* [WHAT YOU NEED TO DO] Once the line containing "U9: NAND 74HC00" is found in the entries below, restate it and each following line word for word, stopping after the line containing "C4: 47uF (plus".

Start of EXTRACTED ENTRIES

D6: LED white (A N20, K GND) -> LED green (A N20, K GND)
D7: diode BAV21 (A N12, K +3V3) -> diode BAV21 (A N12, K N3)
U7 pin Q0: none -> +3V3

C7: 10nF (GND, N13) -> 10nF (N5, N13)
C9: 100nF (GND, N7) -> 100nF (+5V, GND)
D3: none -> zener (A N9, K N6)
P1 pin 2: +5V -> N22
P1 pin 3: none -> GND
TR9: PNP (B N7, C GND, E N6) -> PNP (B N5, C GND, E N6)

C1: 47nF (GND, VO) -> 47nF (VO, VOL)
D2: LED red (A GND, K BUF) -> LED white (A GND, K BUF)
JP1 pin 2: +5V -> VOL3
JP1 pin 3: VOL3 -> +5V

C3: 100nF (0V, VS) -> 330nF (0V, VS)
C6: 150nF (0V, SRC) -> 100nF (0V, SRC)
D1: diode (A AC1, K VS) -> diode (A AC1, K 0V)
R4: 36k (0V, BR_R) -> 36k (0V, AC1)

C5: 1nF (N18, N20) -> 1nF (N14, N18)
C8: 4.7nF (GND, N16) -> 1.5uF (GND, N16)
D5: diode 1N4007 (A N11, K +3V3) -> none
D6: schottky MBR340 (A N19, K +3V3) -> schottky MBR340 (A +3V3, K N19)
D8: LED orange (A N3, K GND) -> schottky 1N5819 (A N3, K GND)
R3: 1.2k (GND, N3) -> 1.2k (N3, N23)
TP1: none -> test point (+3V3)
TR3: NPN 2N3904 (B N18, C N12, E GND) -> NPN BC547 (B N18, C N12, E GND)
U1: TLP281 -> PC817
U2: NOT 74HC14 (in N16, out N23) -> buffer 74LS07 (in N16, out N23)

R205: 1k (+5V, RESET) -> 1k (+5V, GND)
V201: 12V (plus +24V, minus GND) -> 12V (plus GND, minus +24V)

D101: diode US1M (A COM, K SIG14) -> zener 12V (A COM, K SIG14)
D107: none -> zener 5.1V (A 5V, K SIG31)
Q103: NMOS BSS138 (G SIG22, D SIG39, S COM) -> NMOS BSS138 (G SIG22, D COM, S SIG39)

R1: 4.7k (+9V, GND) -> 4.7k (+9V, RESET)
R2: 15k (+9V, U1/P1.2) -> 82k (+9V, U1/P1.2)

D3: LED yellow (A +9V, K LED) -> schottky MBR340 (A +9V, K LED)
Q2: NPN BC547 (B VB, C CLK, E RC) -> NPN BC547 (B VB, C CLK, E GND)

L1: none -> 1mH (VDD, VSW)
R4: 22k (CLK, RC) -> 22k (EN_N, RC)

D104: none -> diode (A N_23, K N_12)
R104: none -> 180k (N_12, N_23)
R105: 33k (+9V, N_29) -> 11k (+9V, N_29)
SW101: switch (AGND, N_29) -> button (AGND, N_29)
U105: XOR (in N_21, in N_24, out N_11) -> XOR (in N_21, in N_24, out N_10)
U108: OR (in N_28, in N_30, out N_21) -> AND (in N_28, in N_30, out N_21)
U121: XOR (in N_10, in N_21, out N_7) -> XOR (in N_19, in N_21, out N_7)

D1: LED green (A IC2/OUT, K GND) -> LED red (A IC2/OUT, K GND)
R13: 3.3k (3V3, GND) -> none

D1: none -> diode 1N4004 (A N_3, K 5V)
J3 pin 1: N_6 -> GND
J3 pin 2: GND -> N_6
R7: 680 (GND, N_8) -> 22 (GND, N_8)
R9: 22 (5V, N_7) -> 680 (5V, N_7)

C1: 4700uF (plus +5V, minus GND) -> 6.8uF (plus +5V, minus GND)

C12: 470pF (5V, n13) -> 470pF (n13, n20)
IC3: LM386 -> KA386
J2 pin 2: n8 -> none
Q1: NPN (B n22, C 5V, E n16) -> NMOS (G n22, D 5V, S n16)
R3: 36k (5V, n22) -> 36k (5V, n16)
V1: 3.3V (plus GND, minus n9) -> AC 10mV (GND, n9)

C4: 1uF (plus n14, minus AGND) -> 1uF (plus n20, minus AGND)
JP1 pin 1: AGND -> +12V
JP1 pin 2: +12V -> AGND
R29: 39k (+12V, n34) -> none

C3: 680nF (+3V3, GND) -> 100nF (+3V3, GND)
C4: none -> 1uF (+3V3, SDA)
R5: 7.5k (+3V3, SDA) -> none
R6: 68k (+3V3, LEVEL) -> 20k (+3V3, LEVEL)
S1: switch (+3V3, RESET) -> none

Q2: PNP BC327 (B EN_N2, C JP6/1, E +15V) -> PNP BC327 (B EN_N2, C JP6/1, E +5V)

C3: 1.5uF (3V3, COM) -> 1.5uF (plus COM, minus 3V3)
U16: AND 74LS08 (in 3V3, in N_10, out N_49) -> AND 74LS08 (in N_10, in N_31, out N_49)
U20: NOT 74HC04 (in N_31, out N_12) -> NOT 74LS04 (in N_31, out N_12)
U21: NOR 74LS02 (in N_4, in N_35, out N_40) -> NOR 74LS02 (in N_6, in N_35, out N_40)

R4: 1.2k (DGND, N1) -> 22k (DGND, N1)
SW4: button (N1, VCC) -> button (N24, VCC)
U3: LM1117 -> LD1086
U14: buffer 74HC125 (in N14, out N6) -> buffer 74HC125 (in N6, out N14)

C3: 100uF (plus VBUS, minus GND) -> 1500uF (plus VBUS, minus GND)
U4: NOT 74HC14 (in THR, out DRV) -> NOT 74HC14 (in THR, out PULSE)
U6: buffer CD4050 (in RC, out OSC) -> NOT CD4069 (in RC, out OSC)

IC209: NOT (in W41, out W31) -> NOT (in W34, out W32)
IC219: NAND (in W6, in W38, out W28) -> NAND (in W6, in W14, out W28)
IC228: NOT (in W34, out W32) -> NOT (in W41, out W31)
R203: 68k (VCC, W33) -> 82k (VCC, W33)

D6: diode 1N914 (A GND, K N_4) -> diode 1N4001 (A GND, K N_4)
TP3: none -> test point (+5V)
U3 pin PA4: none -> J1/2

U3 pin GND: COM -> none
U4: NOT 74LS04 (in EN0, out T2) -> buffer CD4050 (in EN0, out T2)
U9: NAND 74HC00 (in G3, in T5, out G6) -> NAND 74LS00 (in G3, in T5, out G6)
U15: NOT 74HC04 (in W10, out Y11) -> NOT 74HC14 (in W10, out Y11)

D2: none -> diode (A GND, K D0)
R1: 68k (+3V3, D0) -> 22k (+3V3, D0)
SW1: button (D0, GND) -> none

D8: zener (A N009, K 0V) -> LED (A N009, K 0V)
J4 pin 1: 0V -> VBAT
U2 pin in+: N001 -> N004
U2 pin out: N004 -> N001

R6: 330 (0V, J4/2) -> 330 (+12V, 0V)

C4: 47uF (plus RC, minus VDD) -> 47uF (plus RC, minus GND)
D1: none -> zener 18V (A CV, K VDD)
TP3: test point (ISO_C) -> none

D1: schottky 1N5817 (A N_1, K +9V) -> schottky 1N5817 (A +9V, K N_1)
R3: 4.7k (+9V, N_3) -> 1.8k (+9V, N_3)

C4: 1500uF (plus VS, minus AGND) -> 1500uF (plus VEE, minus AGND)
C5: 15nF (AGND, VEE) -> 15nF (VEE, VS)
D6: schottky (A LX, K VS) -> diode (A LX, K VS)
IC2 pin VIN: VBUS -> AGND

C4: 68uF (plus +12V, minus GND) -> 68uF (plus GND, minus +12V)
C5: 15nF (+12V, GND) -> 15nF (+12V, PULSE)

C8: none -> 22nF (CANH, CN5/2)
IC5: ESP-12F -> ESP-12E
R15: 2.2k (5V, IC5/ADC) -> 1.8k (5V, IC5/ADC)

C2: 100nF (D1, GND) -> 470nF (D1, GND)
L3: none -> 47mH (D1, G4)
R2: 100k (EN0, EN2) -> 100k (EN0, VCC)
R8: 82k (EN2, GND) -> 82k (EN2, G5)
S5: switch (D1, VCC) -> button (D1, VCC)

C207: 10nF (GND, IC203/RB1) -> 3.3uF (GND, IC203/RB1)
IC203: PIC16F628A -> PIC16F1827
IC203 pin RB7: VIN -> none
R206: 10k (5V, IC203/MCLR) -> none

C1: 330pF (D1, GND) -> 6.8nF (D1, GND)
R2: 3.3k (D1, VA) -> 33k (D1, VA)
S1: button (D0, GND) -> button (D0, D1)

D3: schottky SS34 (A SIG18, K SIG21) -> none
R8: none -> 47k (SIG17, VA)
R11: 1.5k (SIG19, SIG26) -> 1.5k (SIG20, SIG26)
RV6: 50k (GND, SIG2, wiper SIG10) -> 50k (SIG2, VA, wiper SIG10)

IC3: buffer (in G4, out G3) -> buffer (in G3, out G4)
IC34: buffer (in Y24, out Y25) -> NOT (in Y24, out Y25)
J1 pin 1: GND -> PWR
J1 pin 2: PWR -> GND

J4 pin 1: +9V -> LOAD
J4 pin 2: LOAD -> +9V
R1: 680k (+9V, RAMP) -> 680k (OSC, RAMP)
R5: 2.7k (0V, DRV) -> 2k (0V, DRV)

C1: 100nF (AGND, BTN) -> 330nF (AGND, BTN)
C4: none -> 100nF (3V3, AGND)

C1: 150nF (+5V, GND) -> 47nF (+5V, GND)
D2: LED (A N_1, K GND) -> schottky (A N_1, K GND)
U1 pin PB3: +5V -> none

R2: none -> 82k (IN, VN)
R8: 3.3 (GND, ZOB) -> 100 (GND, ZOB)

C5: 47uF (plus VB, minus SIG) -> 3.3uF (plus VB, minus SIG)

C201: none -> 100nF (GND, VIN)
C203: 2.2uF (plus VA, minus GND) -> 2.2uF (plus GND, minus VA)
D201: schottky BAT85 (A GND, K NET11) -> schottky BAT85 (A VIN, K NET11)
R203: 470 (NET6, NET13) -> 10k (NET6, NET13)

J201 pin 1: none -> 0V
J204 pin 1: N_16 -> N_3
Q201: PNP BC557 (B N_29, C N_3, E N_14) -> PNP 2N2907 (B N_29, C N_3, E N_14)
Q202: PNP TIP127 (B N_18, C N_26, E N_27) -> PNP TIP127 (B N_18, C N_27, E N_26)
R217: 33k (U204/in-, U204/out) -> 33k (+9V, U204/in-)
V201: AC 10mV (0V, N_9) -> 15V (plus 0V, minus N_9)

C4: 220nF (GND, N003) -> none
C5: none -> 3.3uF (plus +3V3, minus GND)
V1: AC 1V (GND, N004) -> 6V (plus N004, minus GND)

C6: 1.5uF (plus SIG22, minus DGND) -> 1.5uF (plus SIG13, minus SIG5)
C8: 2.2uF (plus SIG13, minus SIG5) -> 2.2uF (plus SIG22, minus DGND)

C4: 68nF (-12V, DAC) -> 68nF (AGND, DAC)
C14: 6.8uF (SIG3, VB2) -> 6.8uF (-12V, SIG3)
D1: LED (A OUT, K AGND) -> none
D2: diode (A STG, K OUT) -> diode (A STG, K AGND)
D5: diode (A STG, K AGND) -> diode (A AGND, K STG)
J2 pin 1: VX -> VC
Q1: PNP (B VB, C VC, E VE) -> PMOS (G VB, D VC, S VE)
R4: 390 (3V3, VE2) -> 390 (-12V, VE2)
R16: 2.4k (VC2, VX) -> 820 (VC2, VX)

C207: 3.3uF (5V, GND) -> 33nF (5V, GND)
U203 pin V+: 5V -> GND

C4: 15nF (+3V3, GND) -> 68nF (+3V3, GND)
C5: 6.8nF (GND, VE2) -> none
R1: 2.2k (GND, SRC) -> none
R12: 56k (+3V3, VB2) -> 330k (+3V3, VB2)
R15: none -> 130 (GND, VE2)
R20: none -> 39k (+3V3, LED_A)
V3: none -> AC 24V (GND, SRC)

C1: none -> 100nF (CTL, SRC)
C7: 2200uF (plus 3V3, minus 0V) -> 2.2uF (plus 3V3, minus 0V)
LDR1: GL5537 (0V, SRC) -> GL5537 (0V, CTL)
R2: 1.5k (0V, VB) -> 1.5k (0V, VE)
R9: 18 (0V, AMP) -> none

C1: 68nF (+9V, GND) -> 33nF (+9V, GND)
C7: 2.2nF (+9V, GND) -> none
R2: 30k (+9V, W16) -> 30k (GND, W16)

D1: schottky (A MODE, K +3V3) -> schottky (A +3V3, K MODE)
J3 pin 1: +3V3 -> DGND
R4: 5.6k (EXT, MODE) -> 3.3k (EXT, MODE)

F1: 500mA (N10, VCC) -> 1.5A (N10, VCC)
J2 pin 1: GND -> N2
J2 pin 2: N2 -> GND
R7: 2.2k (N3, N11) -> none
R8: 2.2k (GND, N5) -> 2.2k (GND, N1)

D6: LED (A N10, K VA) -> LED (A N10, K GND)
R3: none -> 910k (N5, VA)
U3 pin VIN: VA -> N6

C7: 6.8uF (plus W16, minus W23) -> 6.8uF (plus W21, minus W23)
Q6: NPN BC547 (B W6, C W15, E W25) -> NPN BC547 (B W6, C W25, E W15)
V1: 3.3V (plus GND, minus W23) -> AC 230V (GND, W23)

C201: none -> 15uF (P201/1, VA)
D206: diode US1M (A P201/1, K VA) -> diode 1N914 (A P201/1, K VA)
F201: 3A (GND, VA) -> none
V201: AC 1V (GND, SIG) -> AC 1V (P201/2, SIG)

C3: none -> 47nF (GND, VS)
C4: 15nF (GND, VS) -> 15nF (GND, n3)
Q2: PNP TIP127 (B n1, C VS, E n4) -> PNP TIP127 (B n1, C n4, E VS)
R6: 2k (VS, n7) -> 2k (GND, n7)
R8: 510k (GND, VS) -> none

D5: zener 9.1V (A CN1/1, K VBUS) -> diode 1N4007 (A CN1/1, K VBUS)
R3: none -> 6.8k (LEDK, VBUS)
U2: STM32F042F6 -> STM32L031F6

End of EXTRACTED ENTRIES

* [SOLUTION TO THE PROBLEM]
U9: NAND 74HC00 (in G3, in T5, out G6) -> NAND 74LS00 (in G3, in T5, out G6)
U15: NOT 74HC04 (in W10, out Y11) -> NOT 74HC14 (in W10, out Y11)

D2: none -> diode (A GND, K D0)
R1: 68k (+3V3, D0) -> 22k (+3V3, D0)
SW1: button (D0, GND) -> none

D8: zener (A N009, K 0V) -> LED (A N009, K 0V)
J4 pin 1: 0V -> VBAT
U2 pin in+: N001 -> N004
U2 pin out: N004 -> N001

R6: 330 (0V, J4/2) -> 330 (+12V, 0V)

C4: 47uF (plus RC, minus VDD) -> 47uF (plus RC, minus GND)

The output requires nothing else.